* [DATASET RECORDS]:
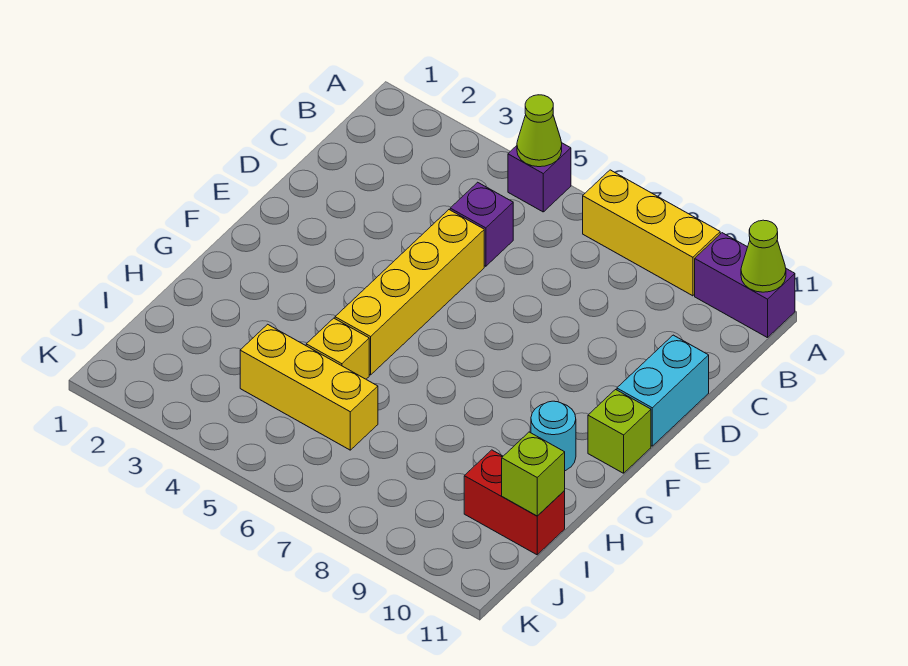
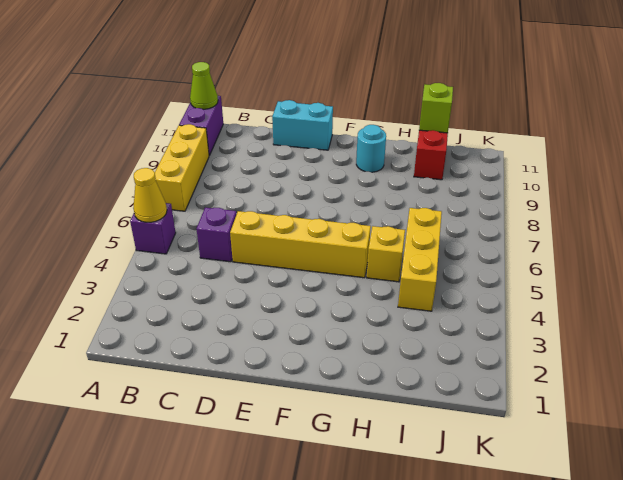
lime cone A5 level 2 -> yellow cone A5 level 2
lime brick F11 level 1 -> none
--
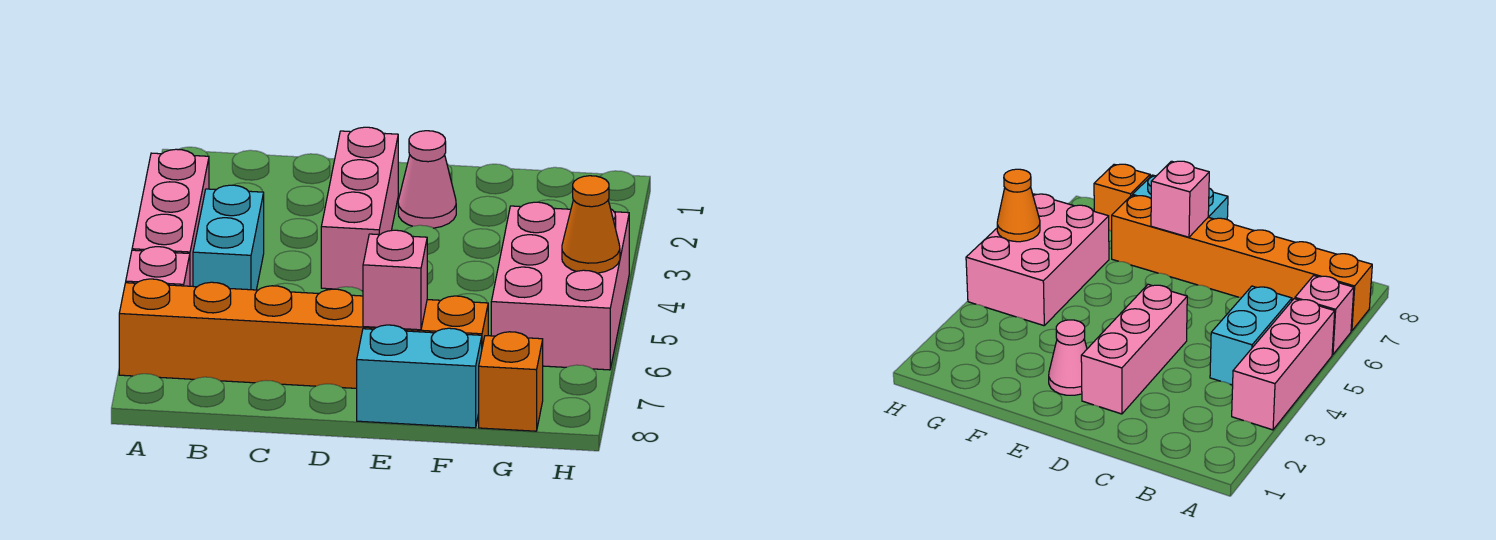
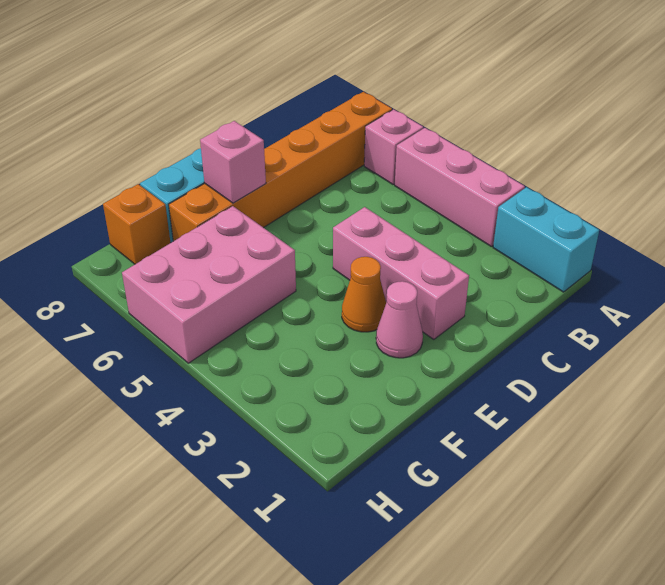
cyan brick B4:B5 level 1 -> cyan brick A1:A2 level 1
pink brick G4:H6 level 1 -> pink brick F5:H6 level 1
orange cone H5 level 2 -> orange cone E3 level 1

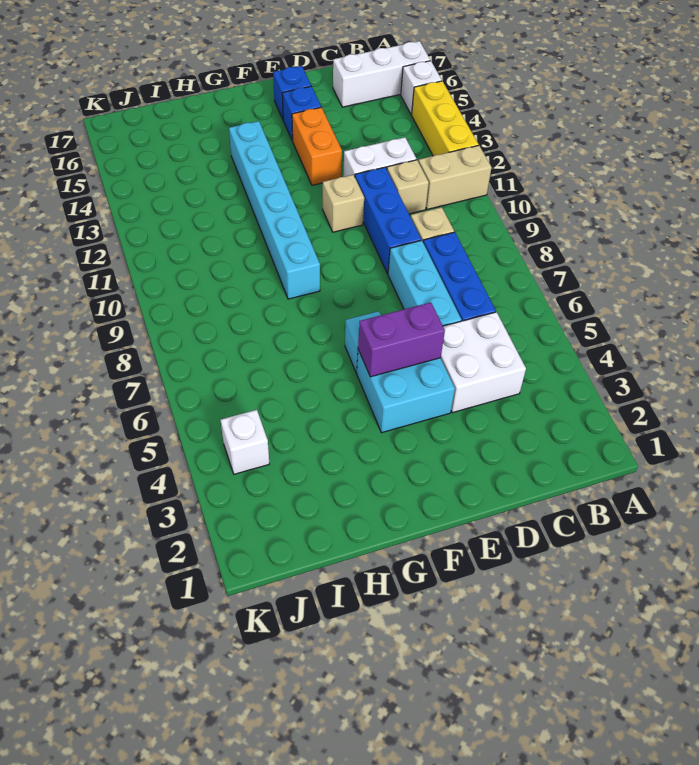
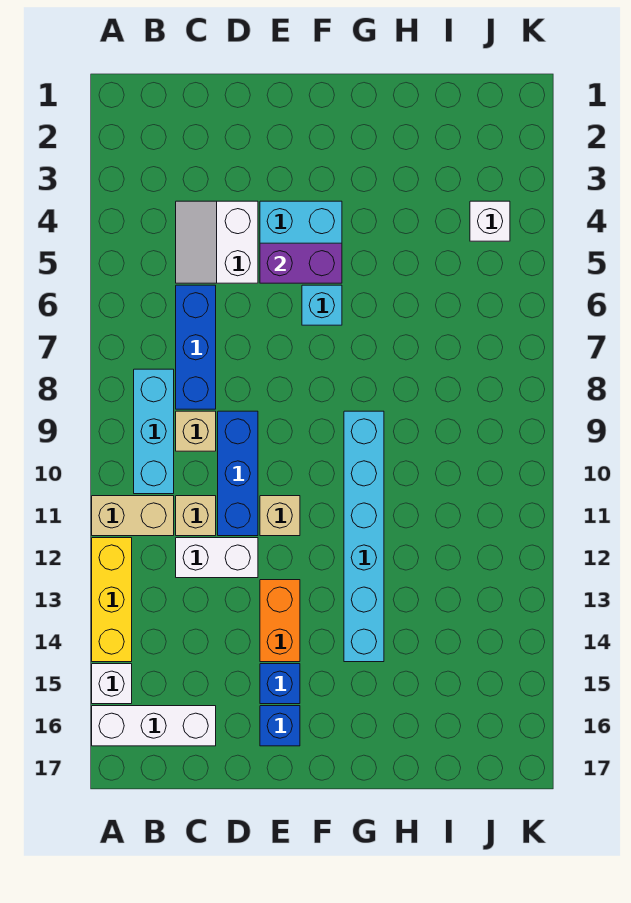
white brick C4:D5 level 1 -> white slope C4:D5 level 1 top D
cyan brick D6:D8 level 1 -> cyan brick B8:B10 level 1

* [THE PROBLEM]:
All that is needed is how many lines of the data contain "cone", stated as a number.

* [ANSWER]:
2